-- Available data --
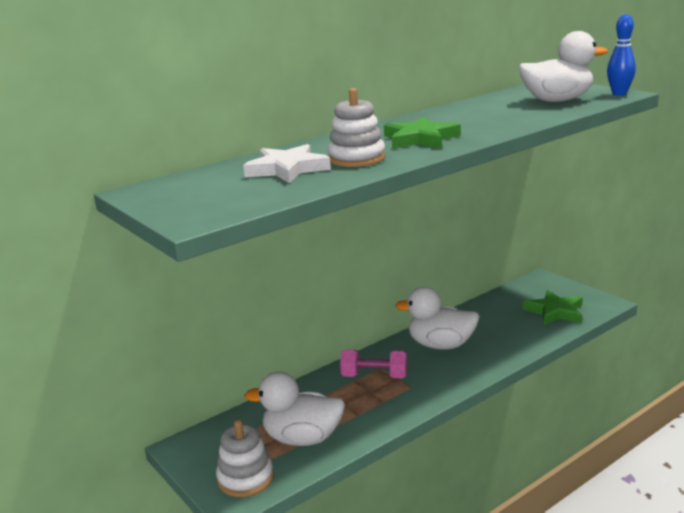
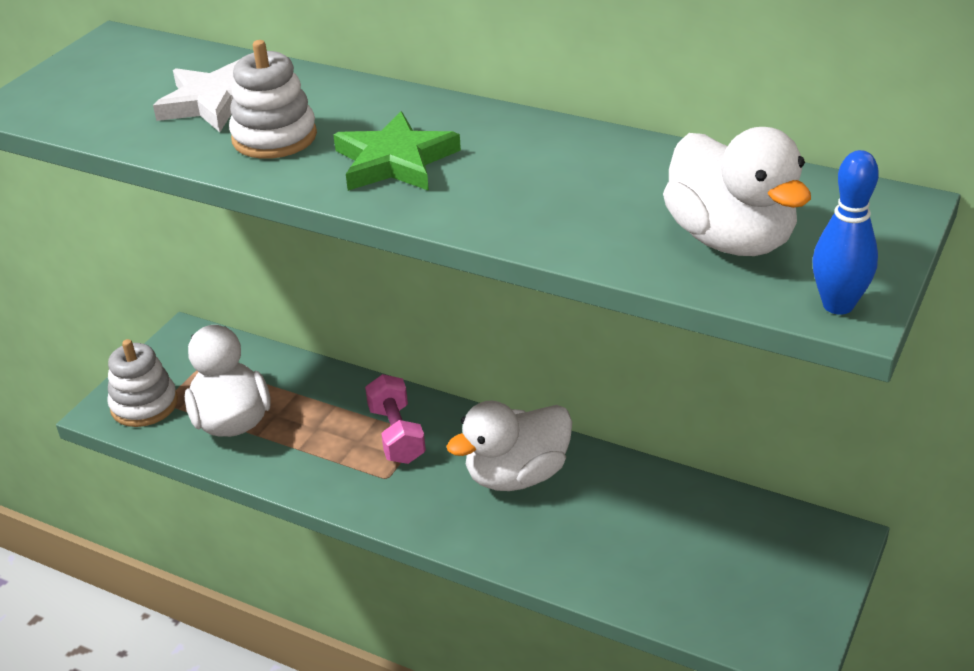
camera: 65 degrees right, 15 degrees up
(441, 345) = (517, 475): white duck -> white duck turned 105 degrees counterclockwise
(555, 311) = (711, 585): green star -> none

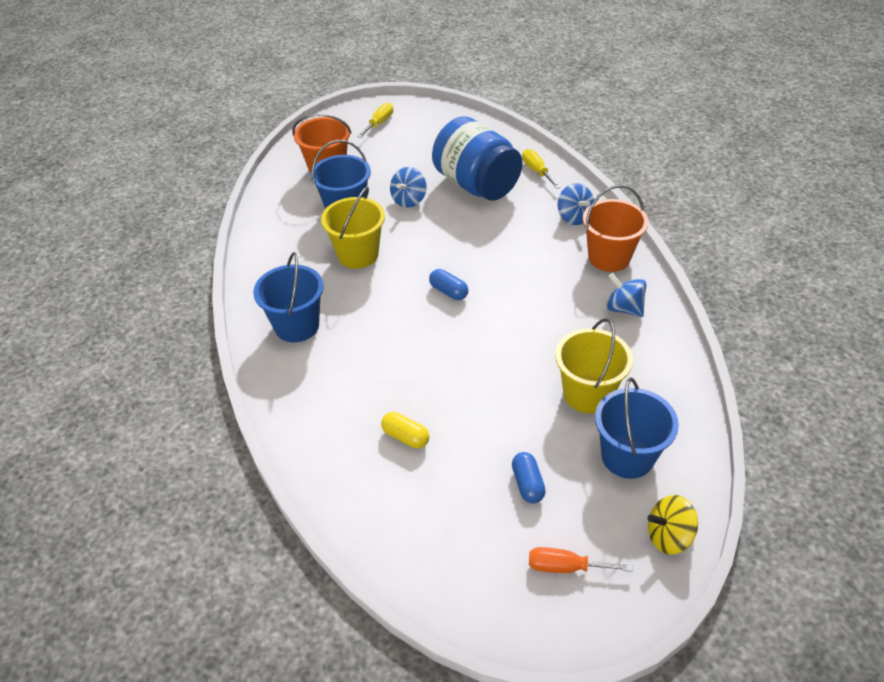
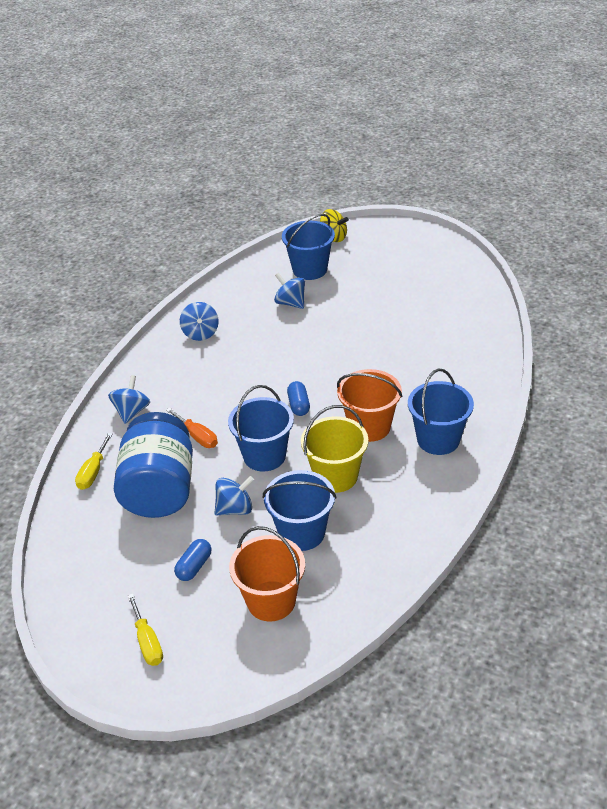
camera: 140 degrees left, 5 degrees down
(379, 123) = (147, 642): yellow screwdriver -> yellow screwdriver turned 90 degrees counterclockwise
(405, 437) = (423, 333): yellow capsule -> none
(429, 240) = (264, 456): none -> blue bucket
(527, 484) = (377, 283): blue capsule -> blue capsule (194, 566)
(565, 567) = (396, 249): orange screwdriver -> orange screwdriver (197, 436)
(587, 394) = (290, 303): yellow bucket -> blue spinning top
(609, 257) = (157, 368): orange bucket -> orange bucket (369, 427)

-- Work to complete --
Reproduce the data verbatim and omit each image.

-- Written response --
camera: 65 degrees right, 15 degrees up
(441, 345) = (517, 475): white duck -> white duck turned 105 degrees counterclockwise
(555, 311) = (711, 585): green star -> none

camera: 140 degrees left, 5 degrees down
(379, 123) = (147, 642): yellow screwdriver -> yellow screwdriver turned 90 degrees counterclockwise
(405, 437) = (423, 333): yellow capsule -> none
(429, 240) = (264, 456): none -> blue bucket
(527, 484) = (377, 283): blue capsule -> blue capsule (194, 566)
(565, 567) = (396, 249): orange screwdriver -> orange screwdriver (197, 436)
(587, 394) = (290, 303): yellow bucket -> blue spinning top
(609, 257) = (157, 368): orange bucket -> orange bucket (369, 427)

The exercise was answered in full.